_Exercise details_
Write out every line below again exactly as it stands, skipping each image.

_Data segment_
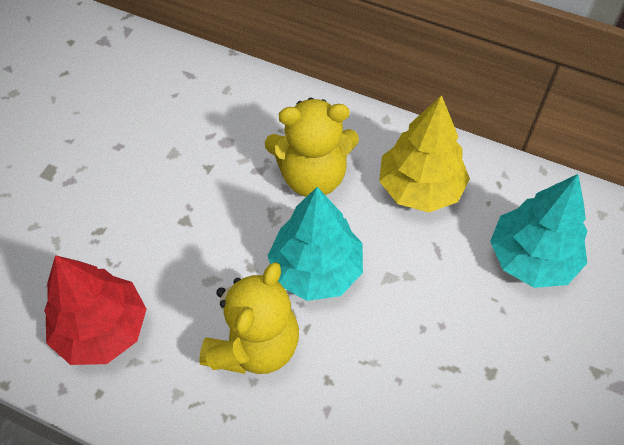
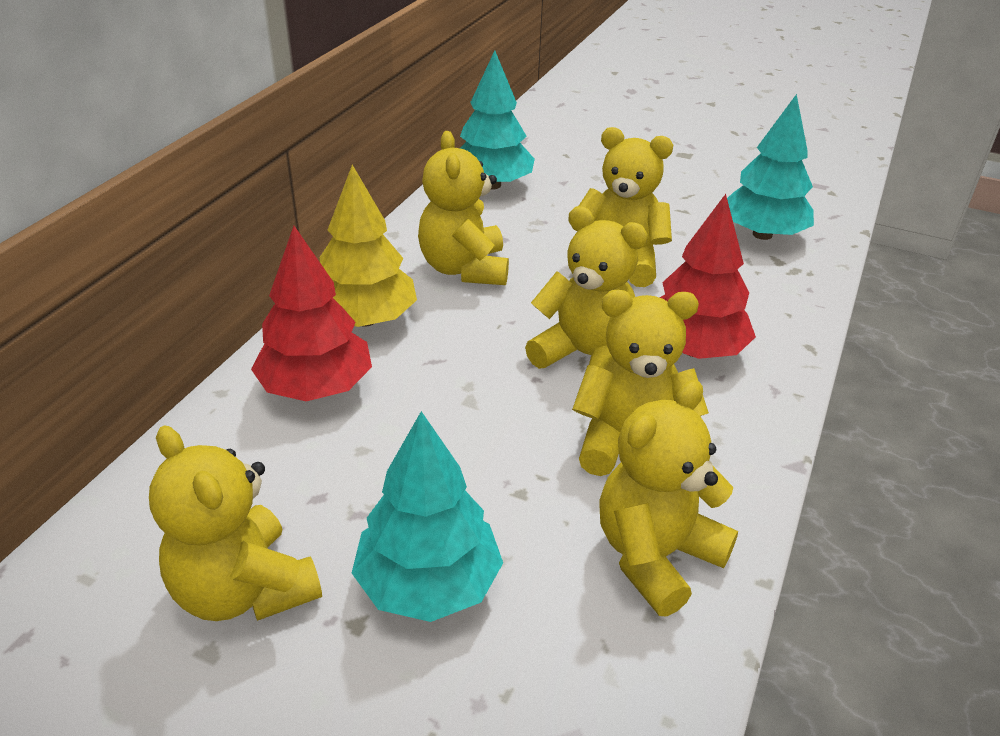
red tree: 1 -> 2
turquoise tree: 2 -> 3
yellow teddy bear: 2 -> 6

_Response for this exercise_
red tree: 1 -> 2
turquoise tree: 2 -> 3
yellow teddy bear: 2 -> 6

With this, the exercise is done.